--- INFORMATION SUPPLIED ---
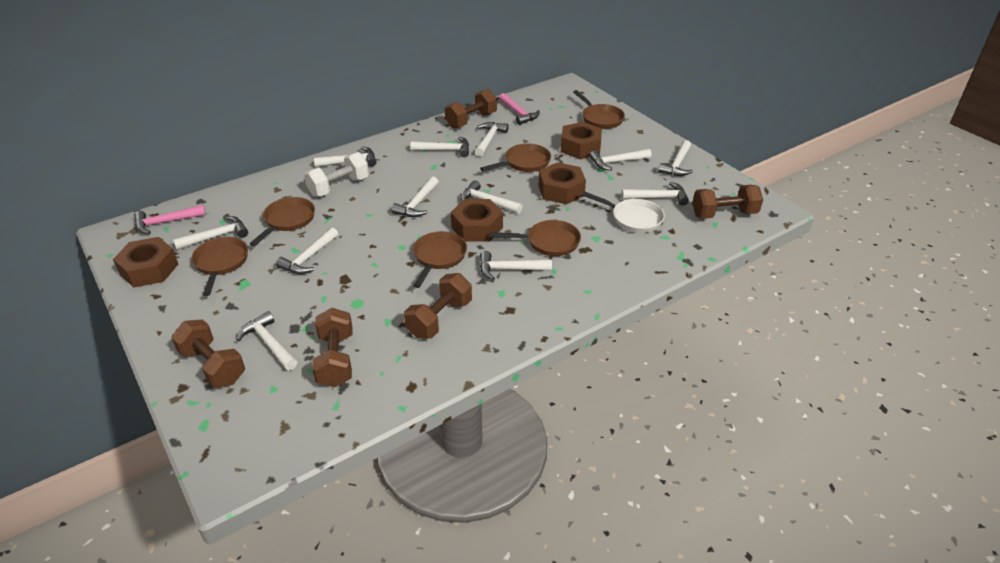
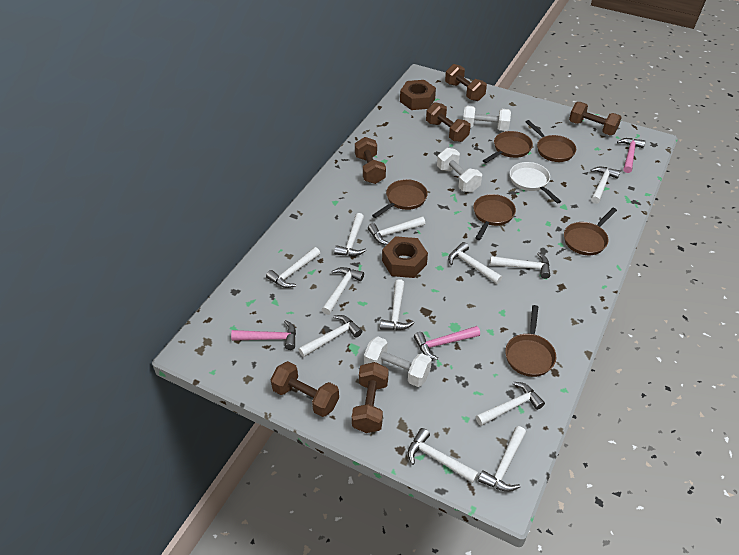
brown dumbbell: 5 -> 6
brown nut: 4 -> 2
pink hammer: 2 -> 3
white dumbbell: 1 -> 3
---
> **EXERCISE GOAL**: Where a line above holds the string "dumbbell", copy that line.

> **RESULT**:
brown dumbbell: 5 -> 6
white dumbbell: 1 -> 3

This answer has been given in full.